PROBLEM DETAILS:
Copy out every line of the data where the word "lime" is found.

[Collected data entries]
- - - - -
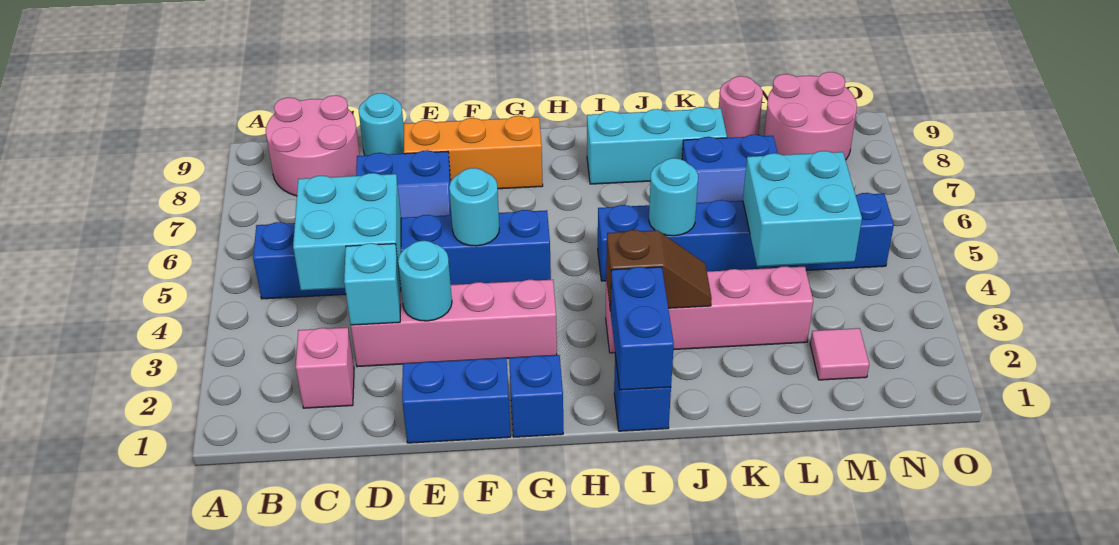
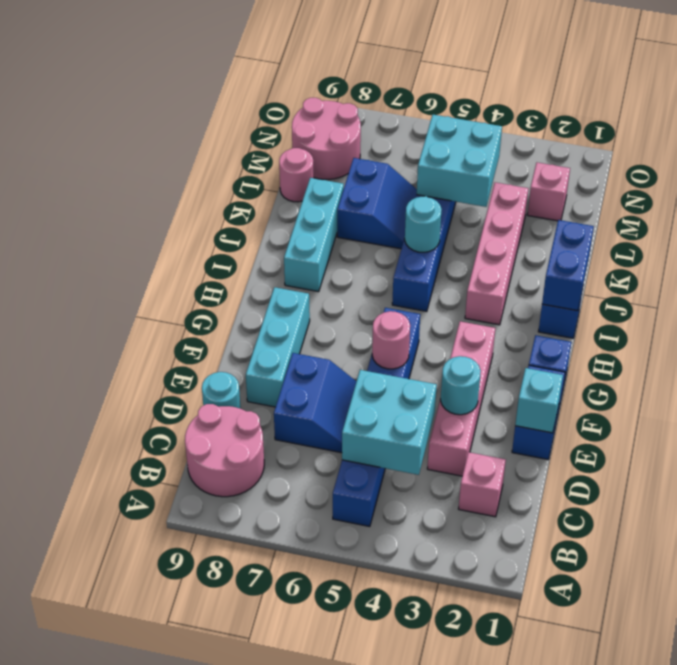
cyan brick D3 level 2 -> cyan brick E1 level 2
orange brick E8:G8 level 1 -> cyan brick E8:G8 level 1
cyan round brick F5 level 2 -> pink round brick F5 level 2
blue brick I1:I2 level 2 -> blue brick I1:J1 level 2
brown slope I3:J3 level 2 top I -> none
pink tile M2 level 1 -> pink brick M2 level 1

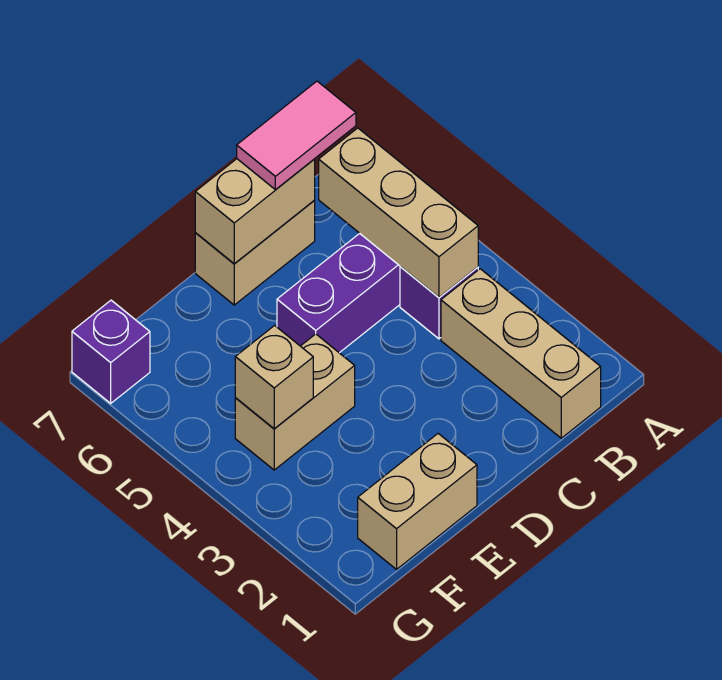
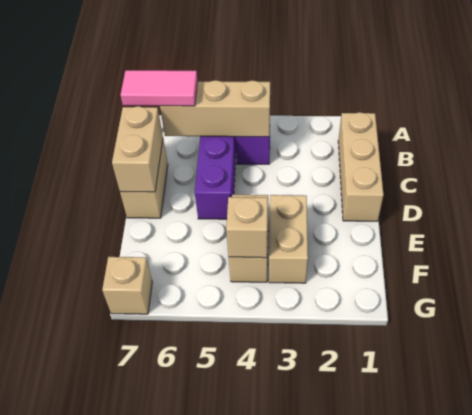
tan brick B1:B3 level 1 -> tan brick B1:D1 level 1
pink tile B7:C7 level 3 -> pink tile B6:B7 level 3
tan brick E1:F1 level 1 -> tan brick E3:F3 level 1
purple brick G7 level 1 -> tan brick G7 level 1

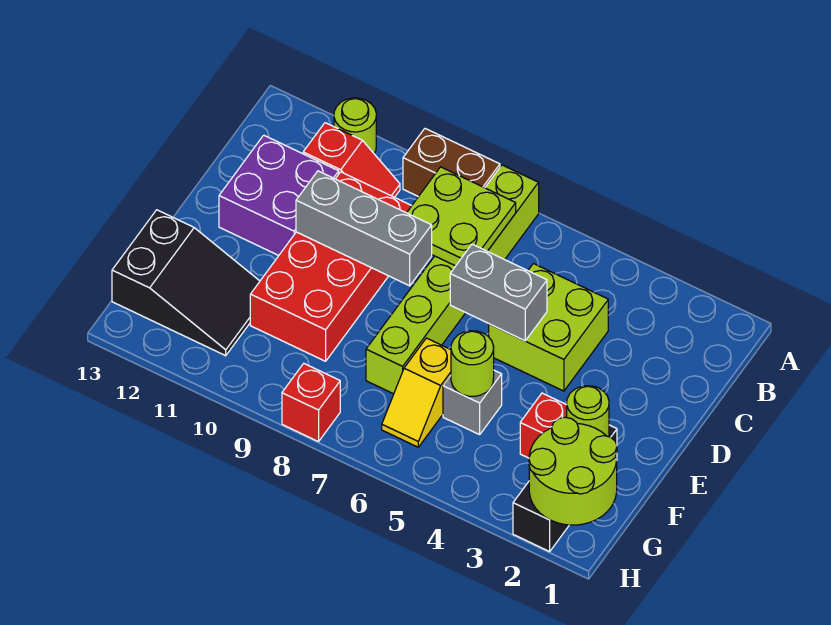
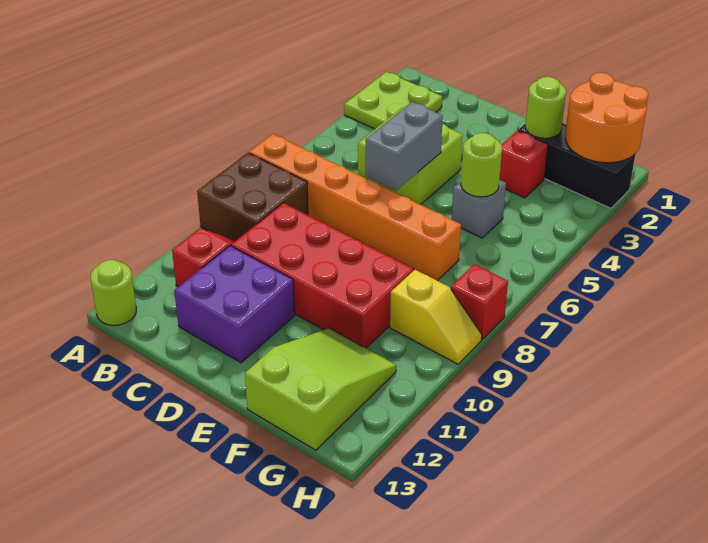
lime brick A7:F7 level 1 -> orange brick A7:F7 level 1
brown brick A8:A9 level 1 -> brown brick A8:B9 level 1
lime round brick A11 level 1 -> lime round brick A13 level 1
lime plate B7:C8 level 2 -> lime plate A2:B3 level 1
grey brick D8:D10 level 2 -> none
yellow slope F6:G6 level 1 top F -> yellow slope G9:H9 level 1 top G
black slope F11:G13 level 1 top 13 -> lime slope F11:G13 level 1 top 13
lime round brick G1:H2 level 2 -> orange round brick G1:H2 level 2

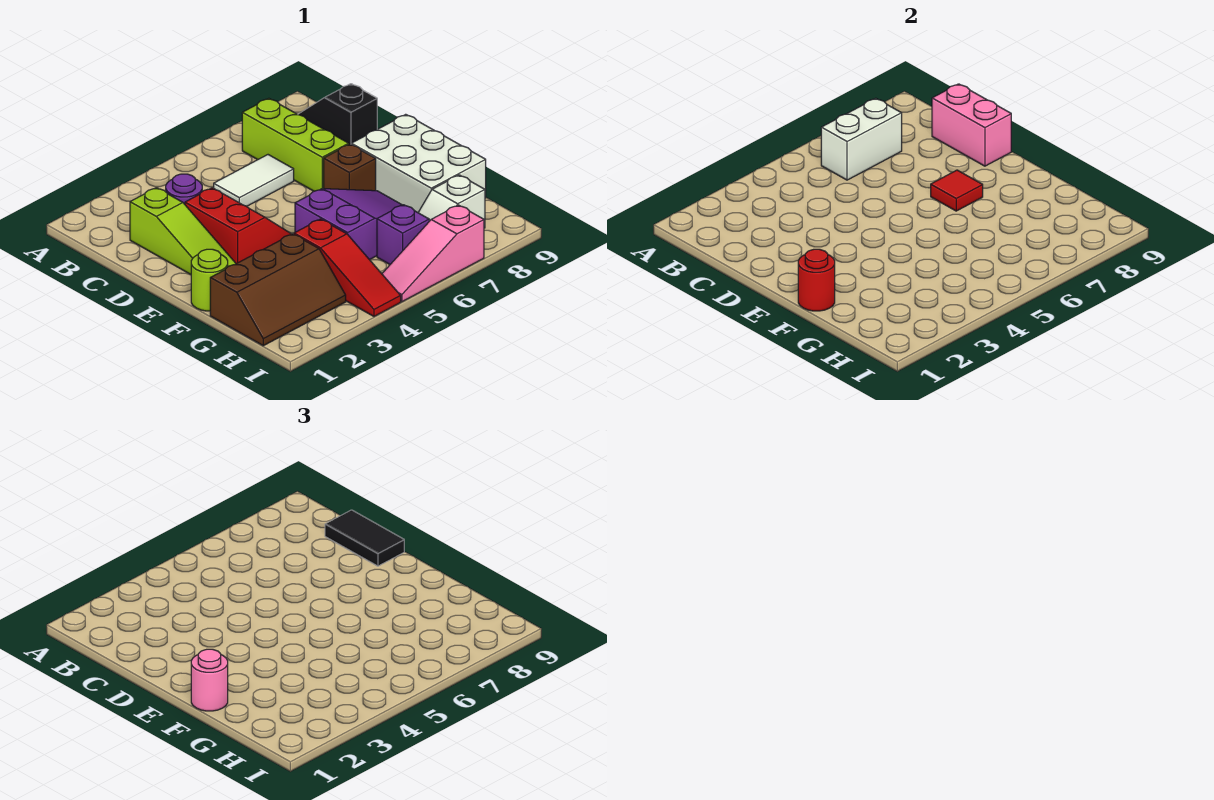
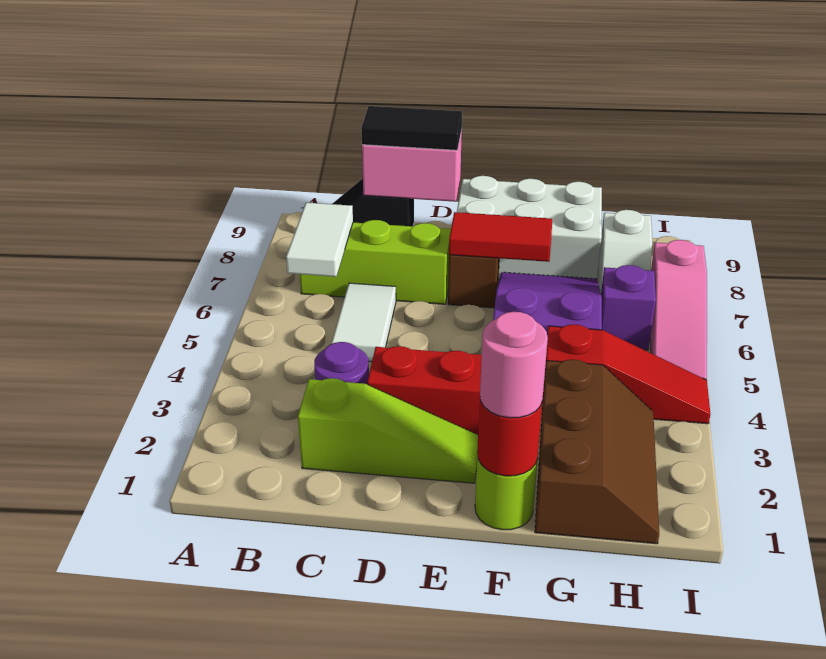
white brick B6:B7 level 2 -> white tile B6:B7 level 2
red tile E7 level 2 -> red tile E7:F7 level 2

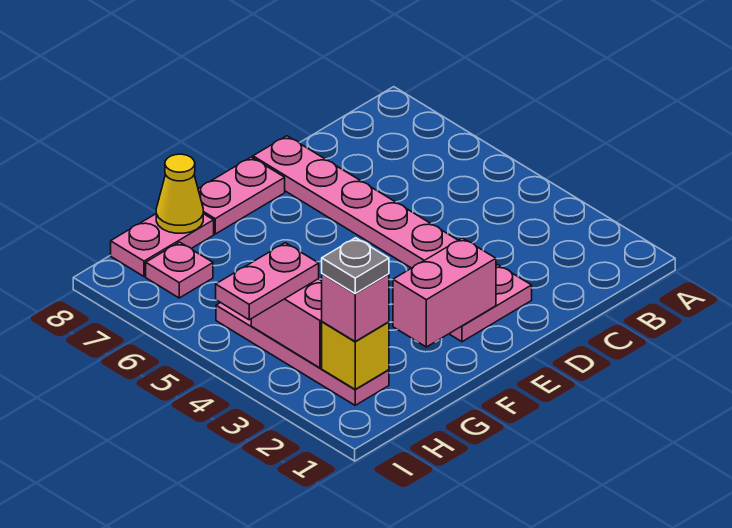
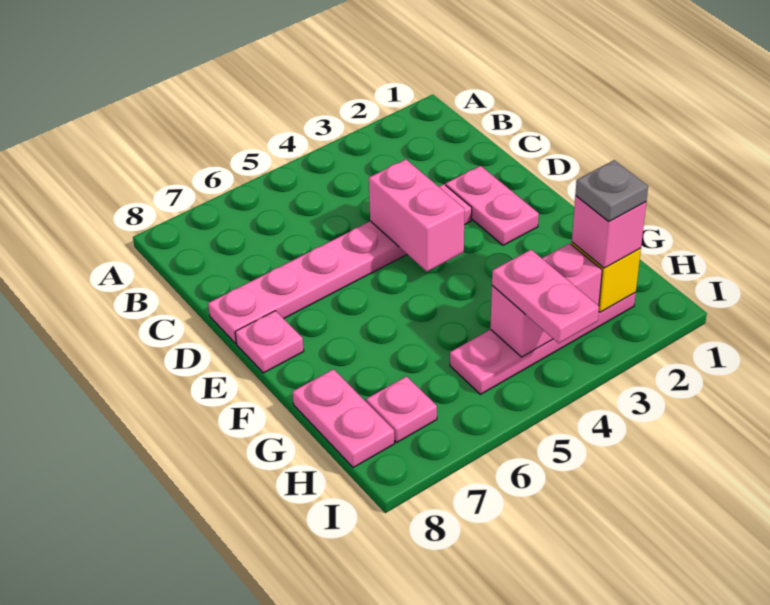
pink brick E2:F2 level 2 -> pink brick D4:E4 level 2
pink plate E8:F8 level 1 -> pink plate E8 level 1
yellow cone G8 level 2 -> none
- - - - -
ANSWER SECTION:
lime brick A7:F7 level 1 -> orange brick A7:F7 level 1
lime round brick A11 level 1 -> lime round brick A13 level 1
lime plate B7:C8 level 2 -> lime plate A2:B3 level 1
black slope F11:G13 level 1 top 13 -> lime slope F11:G13 level 1 top 13
lime round brick G1:H2 level 2 -> orange round brick G1:H2 level 2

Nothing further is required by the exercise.